> PROBLEM DESCRIPTION
Return the lines below that contain "pink".

> RECORDED DATA

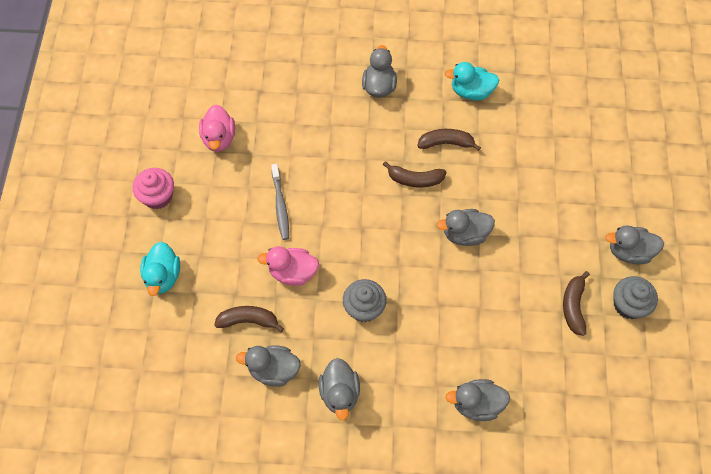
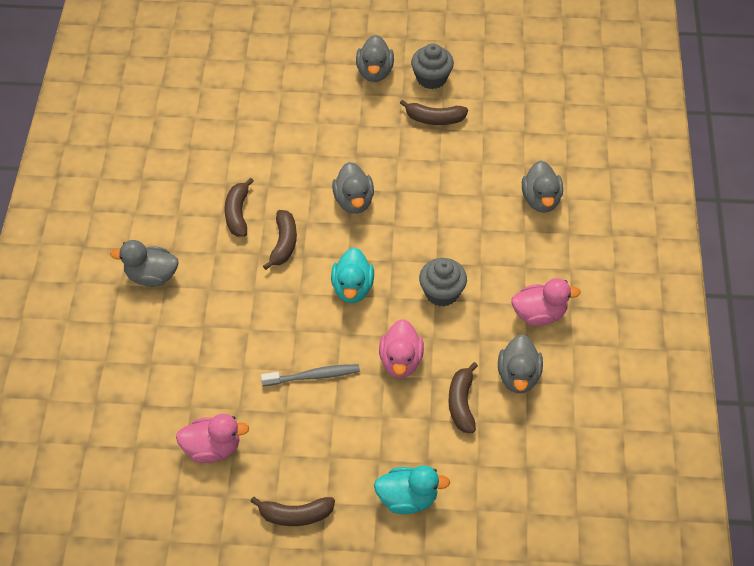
camera: 90 degrees left, 10 degrees down
(158, 196) = (295, 515): pink cupcake -> brown banana
(340, 393) = (539, 314): grey duck -> pink duck
(471, 91) = (169, 187): turquoise duck -> turquoise duck (352, 288)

> ANSWER BOX
(158, 196) = (295, 515): pink cupcake -> brown banana
(340, 393) = (539, 314): grey duck -> pink duck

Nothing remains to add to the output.